◆ **PROBLEM REQUIREMENTS**: Show each line of the listing in which the word "purple" occurs.

◆ **INPUT DATA**:

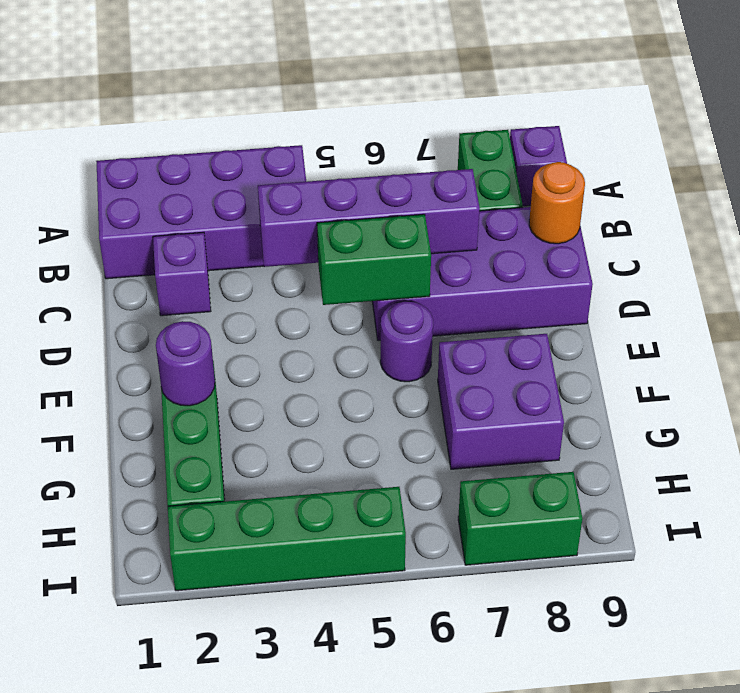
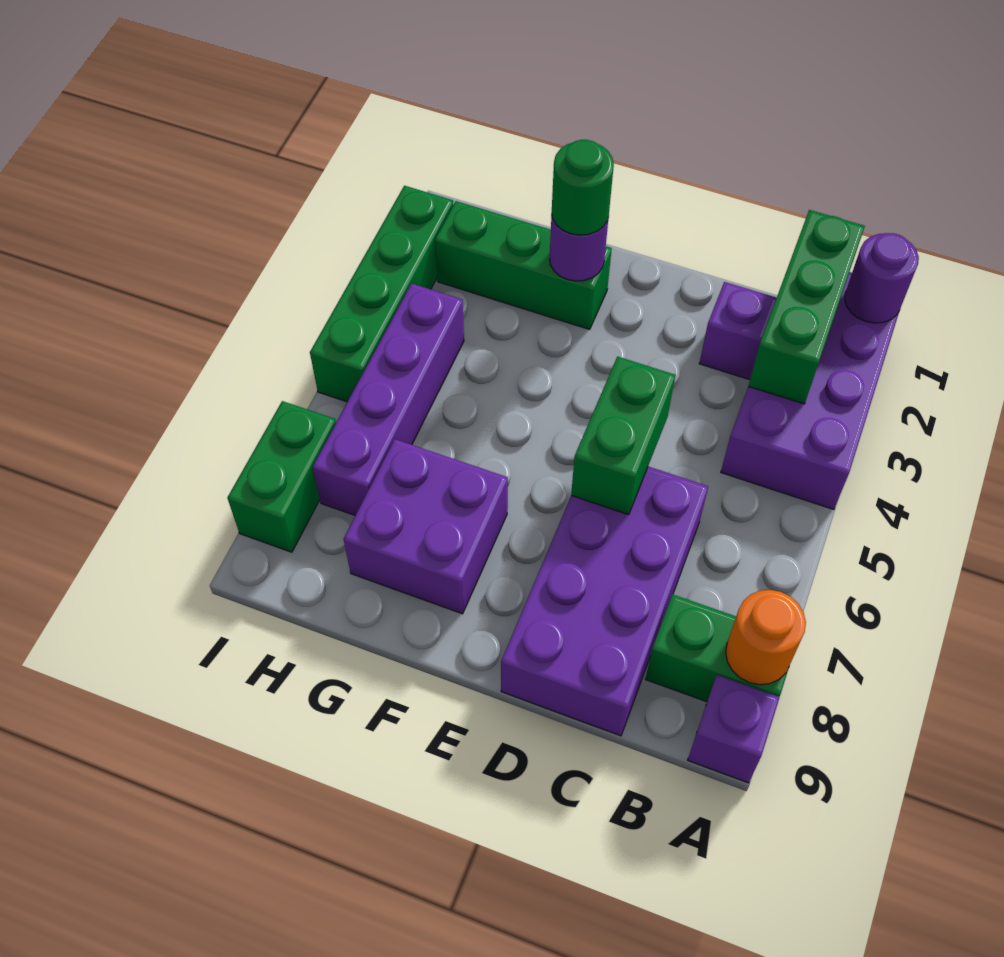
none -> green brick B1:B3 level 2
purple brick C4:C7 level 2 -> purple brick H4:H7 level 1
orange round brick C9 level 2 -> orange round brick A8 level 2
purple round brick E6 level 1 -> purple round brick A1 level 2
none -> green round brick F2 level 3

--

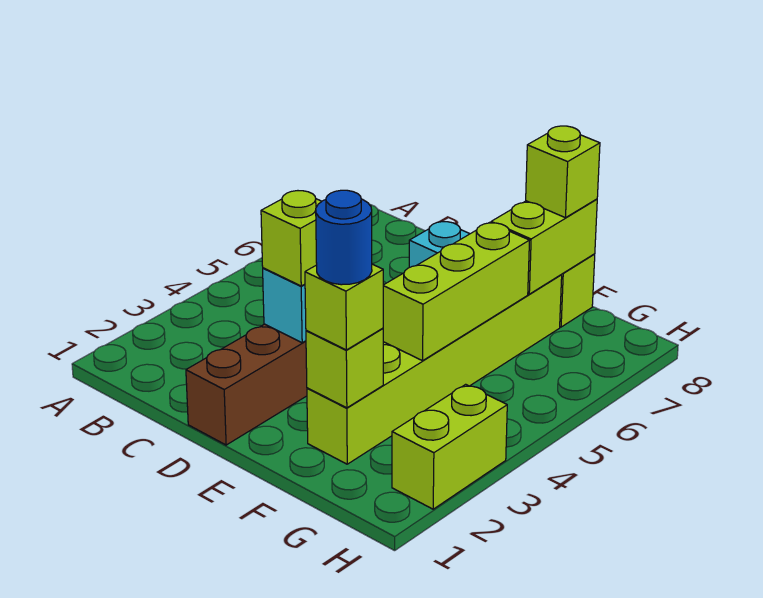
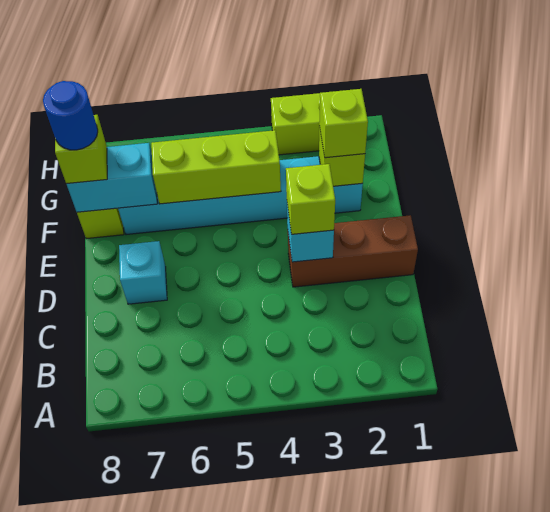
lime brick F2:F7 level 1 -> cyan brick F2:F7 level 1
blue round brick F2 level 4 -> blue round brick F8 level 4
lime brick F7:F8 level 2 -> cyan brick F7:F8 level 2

◆ **ANSWER SECTION**:
purple brick C4:C7 level 2 -> purple brick H4:H7 level 1
purple round brick E6 level 1 -> purple round brick A1 level 2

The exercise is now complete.